[Scene images with change listings]
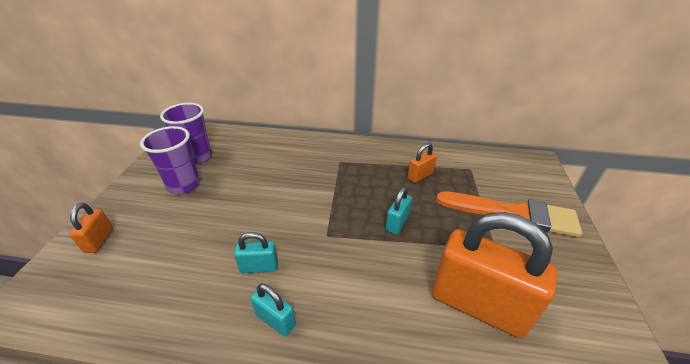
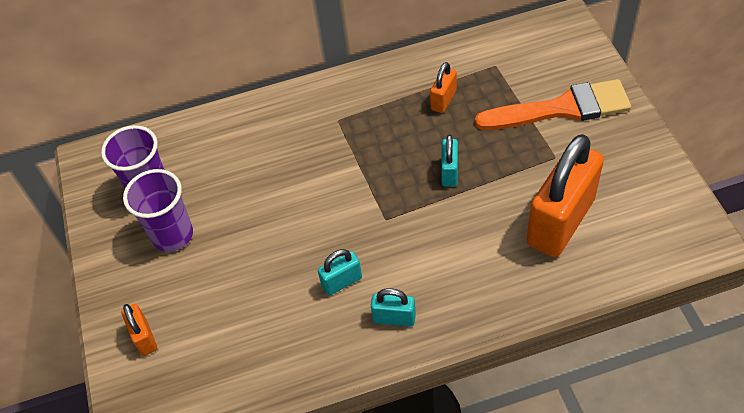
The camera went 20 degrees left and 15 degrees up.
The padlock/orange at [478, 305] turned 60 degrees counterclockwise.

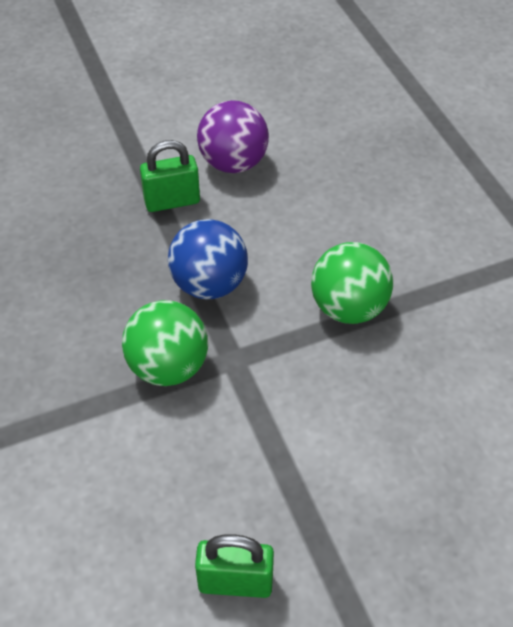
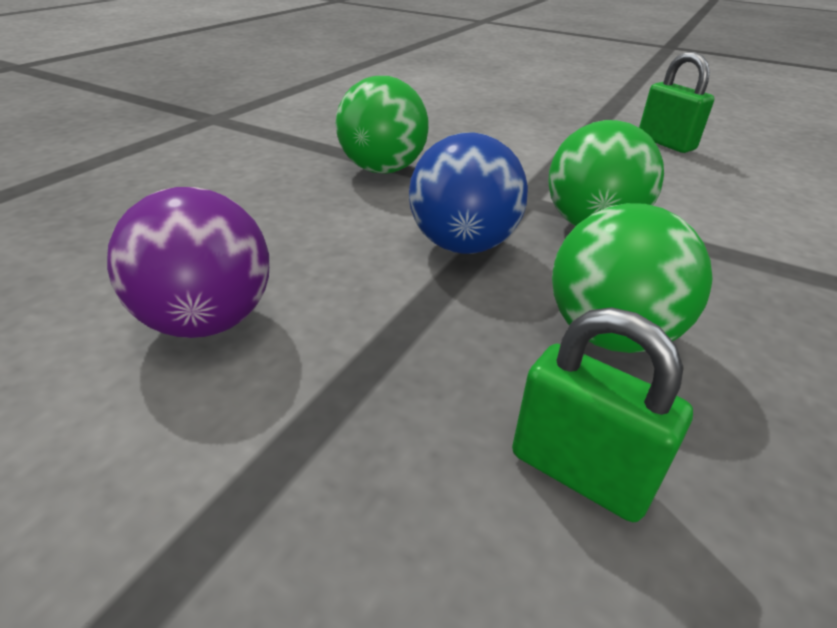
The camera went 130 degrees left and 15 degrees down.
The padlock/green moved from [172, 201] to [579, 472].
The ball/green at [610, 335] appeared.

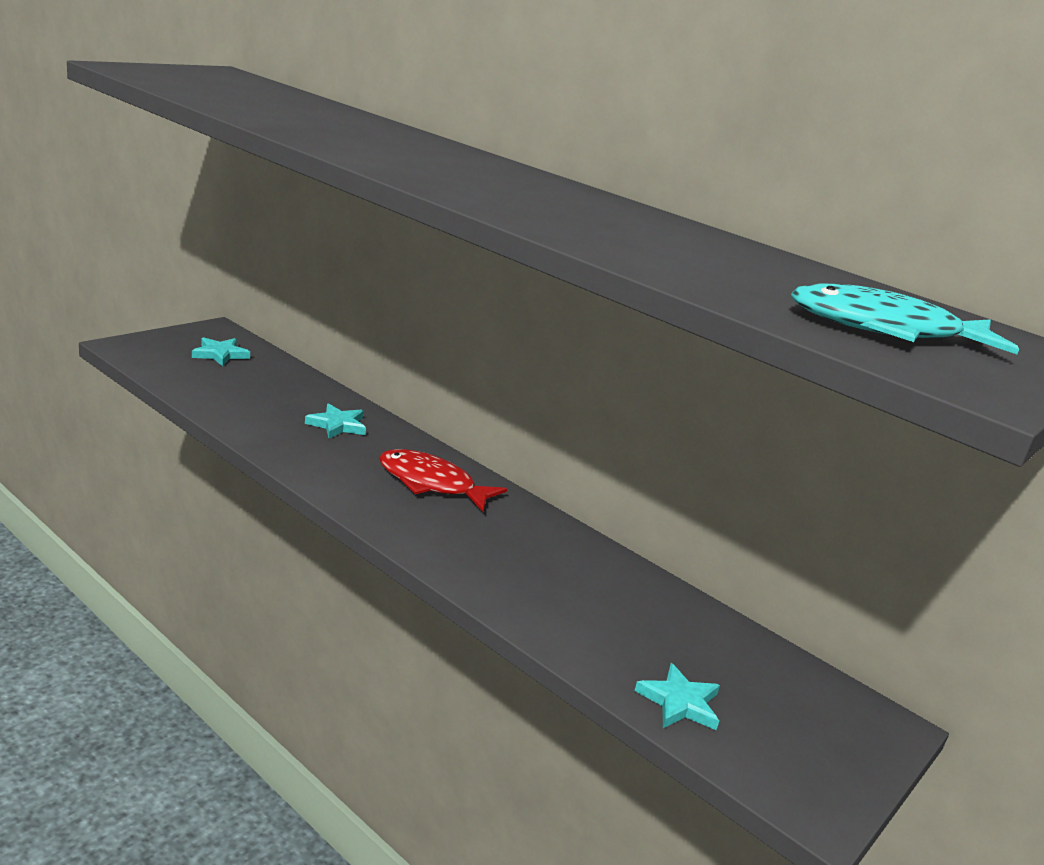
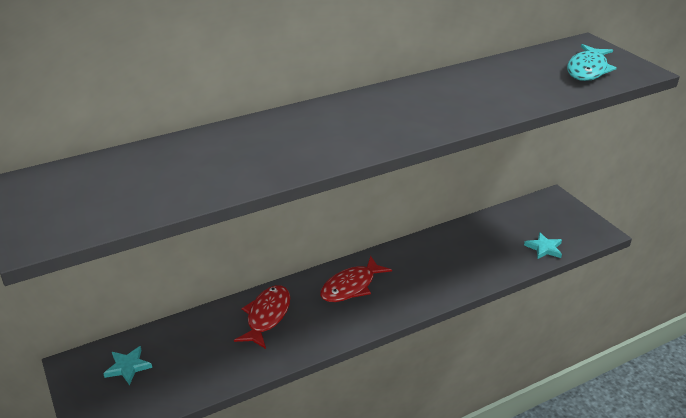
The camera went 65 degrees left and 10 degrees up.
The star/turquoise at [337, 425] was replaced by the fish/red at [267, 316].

• **TASK GOAL**:
Transcribe every line of the records exactly. Pictures do not belong in the copy.

• **YOUR RESPONSE**:
The camera went 20 degrees left and 15 degrees up.
The padlock/orange at [478, 305] turned 60 degrees counterclockwise.

The camera went 130 degrees left and 15 degrees down.
The padlock/green moved from [172, 201] to [579, 472].
The ball/green at [610, 335] appeared.

The camera went 65 degrees left and 10 degrees up.
The star/turquoise at [337, 425] was replaced by the fish/red at [267, 316].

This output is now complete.